Items stored from a collection
---*---

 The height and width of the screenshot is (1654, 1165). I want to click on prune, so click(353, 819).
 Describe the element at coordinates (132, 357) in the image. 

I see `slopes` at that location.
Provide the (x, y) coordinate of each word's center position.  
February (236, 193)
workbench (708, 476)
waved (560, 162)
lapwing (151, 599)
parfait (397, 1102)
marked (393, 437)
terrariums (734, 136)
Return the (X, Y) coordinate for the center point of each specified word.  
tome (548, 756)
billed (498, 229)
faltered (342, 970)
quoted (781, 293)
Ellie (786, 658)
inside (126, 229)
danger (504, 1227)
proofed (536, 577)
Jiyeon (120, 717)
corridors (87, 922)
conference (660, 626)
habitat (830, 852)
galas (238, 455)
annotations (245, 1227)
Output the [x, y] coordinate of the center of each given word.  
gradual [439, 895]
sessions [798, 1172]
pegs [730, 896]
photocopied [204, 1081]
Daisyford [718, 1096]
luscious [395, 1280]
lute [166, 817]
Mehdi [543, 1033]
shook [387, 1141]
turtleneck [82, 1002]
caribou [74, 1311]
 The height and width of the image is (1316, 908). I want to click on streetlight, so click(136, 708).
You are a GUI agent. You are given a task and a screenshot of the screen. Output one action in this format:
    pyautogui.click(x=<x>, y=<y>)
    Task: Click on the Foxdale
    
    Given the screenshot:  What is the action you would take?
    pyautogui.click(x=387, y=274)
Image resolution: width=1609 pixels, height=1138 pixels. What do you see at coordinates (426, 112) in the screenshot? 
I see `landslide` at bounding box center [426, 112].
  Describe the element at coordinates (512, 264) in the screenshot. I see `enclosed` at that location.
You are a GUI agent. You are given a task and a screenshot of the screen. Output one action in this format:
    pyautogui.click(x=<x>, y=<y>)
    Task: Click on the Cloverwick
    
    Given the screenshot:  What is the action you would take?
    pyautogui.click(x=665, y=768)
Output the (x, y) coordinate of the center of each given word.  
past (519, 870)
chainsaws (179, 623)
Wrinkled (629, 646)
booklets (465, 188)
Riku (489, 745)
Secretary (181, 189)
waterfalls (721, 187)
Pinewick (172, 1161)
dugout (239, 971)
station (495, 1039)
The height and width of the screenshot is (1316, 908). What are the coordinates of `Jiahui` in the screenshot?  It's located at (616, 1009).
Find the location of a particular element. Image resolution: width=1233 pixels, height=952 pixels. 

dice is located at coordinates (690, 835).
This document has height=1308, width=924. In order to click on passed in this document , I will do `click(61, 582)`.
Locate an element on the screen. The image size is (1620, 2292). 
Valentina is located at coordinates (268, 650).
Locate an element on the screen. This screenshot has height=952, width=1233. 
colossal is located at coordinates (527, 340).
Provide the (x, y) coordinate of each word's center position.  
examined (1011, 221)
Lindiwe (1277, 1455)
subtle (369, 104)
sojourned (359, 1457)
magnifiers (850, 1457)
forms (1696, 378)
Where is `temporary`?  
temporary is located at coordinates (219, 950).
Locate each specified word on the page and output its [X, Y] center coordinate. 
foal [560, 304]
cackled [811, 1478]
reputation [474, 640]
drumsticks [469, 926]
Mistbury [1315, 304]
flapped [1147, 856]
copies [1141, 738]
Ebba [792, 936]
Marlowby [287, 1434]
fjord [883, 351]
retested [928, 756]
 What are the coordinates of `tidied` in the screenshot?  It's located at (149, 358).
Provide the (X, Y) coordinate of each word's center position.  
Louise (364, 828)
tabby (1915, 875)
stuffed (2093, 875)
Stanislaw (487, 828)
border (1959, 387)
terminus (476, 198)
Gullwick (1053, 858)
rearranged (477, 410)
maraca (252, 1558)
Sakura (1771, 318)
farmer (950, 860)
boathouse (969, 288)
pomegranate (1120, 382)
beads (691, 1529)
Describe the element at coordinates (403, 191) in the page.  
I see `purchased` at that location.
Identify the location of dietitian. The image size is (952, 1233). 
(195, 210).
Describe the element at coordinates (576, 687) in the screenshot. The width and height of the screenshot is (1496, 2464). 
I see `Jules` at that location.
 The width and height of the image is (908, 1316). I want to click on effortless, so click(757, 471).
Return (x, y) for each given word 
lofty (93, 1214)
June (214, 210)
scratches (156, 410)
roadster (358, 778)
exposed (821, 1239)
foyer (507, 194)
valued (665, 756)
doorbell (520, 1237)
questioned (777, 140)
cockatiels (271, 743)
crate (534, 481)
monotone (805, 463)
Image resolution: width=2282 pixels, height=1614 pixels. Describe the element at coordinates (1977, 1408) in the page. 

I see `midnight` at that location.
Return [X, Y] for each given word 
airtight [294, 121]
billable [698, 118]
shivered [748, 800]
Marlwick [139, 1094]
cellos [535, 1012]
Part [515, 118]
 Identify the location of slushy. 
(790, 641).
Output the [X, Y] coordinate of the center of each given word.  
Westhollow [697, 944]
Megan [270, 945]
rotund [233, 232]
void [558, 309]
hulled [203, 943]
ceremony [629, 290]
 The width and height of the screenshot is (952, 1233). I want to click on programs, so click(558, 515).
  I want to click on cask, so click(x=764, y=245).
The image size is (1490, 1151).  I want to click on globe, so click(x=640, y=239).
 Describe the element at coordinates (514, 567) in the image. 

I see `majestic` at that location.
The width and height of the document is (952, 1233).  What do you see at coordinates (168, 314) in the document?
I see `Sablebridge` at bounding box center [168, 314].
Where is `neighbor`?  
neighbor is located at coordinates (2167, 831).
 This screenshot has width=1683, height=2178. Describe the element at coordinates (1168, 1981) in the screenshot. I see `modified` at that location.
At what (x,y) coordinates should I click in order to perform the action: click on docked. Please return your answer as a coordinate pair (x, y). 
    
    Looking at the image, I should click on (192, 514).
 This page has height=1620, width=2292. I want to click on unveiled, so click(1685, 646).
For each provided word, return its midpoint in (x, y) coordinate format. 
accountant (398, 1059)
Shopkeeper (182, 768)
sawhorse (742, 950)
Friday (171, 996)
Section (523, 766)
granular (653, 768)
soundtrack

---*---

Instructions for the task
Reproduce all of the data above word for word.

Answer for this exercise
 The height and width of the screenshot is (1654, 1165). I want to click on prune, so click(353, 819).
 Describe the element at coordinates (132, 357) in the image. 

I see `slopes` at that location.
Provide the (x, y) coordinate of each word's center position.  
February (236, 193)
workbench (708, 476)
waved (560, 162)
lapwing (151, 599)
parfait (397, 1102)
marked (393, 437)
terrariums (734, 136)
Return the (X, Y) coordinate for the center point of each specified word.  
tome (548, 756)
billed (498, 229)
faltered (342, 970)
quoted (781, 293)
Ellie (786, 658)
inside (126, 229)
danger (504, 1227)
proofed (536, 577)
Jiyeon (120, 717)
corridors (87, 922)
conference (660, 626)
habitat (830, 852)
galas (238, 455)
annotations (245, 1227)
Output the [x, y] coordinate of the center of each given word.  
gradual [439, 895]
sessions [798, 1172]
pegs [730, 896]
photocopied [204, 1081]
Daisyford [718, 1096]
luscious [395, 1280]
lute [166, 817]
Mehdi [543, 1033]
shook [387, 1141]
turtleneck [82, 1002]
caribou [74, 1311]
 The height and width of the image is (1316, 908). I want to click on streetlight, so click(136, 708).
You are a GUI agent. You are given a task and a screenshot of the screen. Output one action in this format:
    pyautogui.click(x=<x>, y=<y>)
    Task: Click on the Foxdale
    
    Given the screenshot:  What is the action you would take?
    pyautogui.click(x=387, y=274)
Image resolution: width=1609 pixels, height=1138 pixels. What do you see at coordinates (426, 112) in the screenshot? 
I see `landslide` at bounding box center [426, 112].
  Describe the element at coordinates (512, 264) in the screenshot. I see `enclosed` at that location.
You are a GUI agent. You are given a task and a screenshot of the screen. Output one action in this format:
    pyautogui.click(x=<x>, y=<y>)
    Task: Click on the Cloverwick
    
    Given the screenshot:  What is the action you would take?
    pyautogui.click(x=665, y=768)
Output the (x, y) coordinate of the center of each given word.  
past (519, 870)
chainsaws (179, 623)
Wrinkled (629, 646)
booklets (465, 188)
Riku (489, 745)
Secretary (181, 189)
waterfalls (721, 187)
Pinewick (172, 1161)
dugout (239, 971)
station (495, 1039)
The height and width of the screenshot is (1316, 908). What are the coordinates of `Jiahui` in the screenshot?  It's located at (616, 1009).
Find the location of a particular element. Image resolution: width=1233 pixels, height=952 pixels. 

dice is located at coordinates (690, 835).
This document has height=1308, width=924. In order to click on passed in this document , I will do `click(61, 582)`.
Locate an element on the screen. The image size is (1620, 2292). 
Valentina is located at coordinates (268, 650).
Locate an element on the screen. This screenshot has height=952, width=1233. 
colossal is located at coordinates (527, 340).
Provide the (x, y) coordinate of each word's center position.  
examined (1011, 221)
Lindiwe (1277, 1455)
subtle (369, 104)
sojourned (359, 1457)
magnifiers (850, 1457)
forms (1696, 378)
Where is `temporary`?  
temporary is located at coordinates (219, 950).
Locate each specified word on the page and output its [X, Y] center coordinate. 
foal [560, 304]
cackled [811, 1478]
reputation [474, 640]
drumsticks [469, 926]
Mistbury [1315, 304]
flapped [1147, 856]
copies [1141, 738]
Ebba [792, 936]
Marlowby [287, 1434]
fjord [883, 351]
retested [928, 756]
 What are the coordinates of `tidied` in the screenshot?  It's located at (149, 358).
Provide the (X, Y) coordinate of each word's center position.  
Louise (364, 828)
tabby (1915, 875)
stuffed (2093, 875)
Stanislaw (487, 828)
border (1959, 387)
terminus (476, 198)
Gullwick (1053, 858)
rearranged (477, 410)
maraca (252, 1558)
Sakura (1771, 318)
farmer (950, 860)
boathouse (969, 288)
pomegranate (1120, 382)
beads (691, 1529)
Describe the element at coordinates (403, 191) in the page.  
I see `purchased` at that location.
Identify the location of dietitian. The image size is (952, 1233). 
(195, 210).
Describe the element at coordinates (576, 687) in the screenshot. The width and height of the screenshot is (1496, 2464). 
I see `Jules` at that location.
 The width and height of the image is (908, 1316). I want to click on effortless, so click(757, 471).
Return (x, y) for each given word 
lofty (93, 1214)
June (214, 210)
scratches (156, 410)
roadster (358, 778)
exposed (821, 1239)
foyer (507, 194)
valued (665, 756)
doorbell (520, 1237)
questioned (777, 140)
cockatiels (271, 743)
crate (534, 481)
monotone (805, 463)
Image resolution: width=2282 pixels, height=1614 pixels. Describe the element at coordinates (1977, 1408) in the page. 

I see `midnight` at that location.
Return [X, Y] for each given word 
airtight [294, 121]
billable [698, 118]
shivered [748, 800]
Marlwick [139, 1094]
cellos [535, 1012]
Part [515, 118]
 Identify the location of slushy. 
(790, 641).
Output the [X, Y] coordinate of the center of each given word.  
Westhollow [697, 944]
Megan [270, 945]
rotund [233, 232]
void [558, 309]
hulled [203, 943]
ceremony [629, 290]
 The width and height of the screenshot is (952, 1233). I want to click on programs, so click(558, 515).
  I want to click on cask, so click(x=764, y=245).
The image size is (1490, 1151).  I want to click on globe, so click(x=640, y=239).
 Describe the element at coordinates (514, 567) in the image. 

I see `majestic` at that location.
The width and height of the document is (952, 1233).  What do you see at coordinates (168, 314) in the document?
I see `Sablebridge` at bounding box center [168, 314].
Where is `neighbor`?  
neighbor is located at coordinates (2167, 831).
 This screenshot has width=1683, height=2178. Describe the element at coordinates (1168, 1981) in the screenshot. I see `modified` at that location.
At what (x,y) coordinates should I click in order to perform the action: click on docked. Please return your answer as a coordinate pair (x, y). 
    
    Looking at the image, I should click on (192, 514).
 This page has height=1620, width=2292. I want to click on unveiled, so click(1685, 646).
For each provided word, return its midpoint in (x, y) coordinate format. 
accountant (398, 1059)
Shopkeeper (182, 768)
sawhorse (742, 950)
Friday (171, 996)
Section (523, 766)
granular (653, 768)
soundtrack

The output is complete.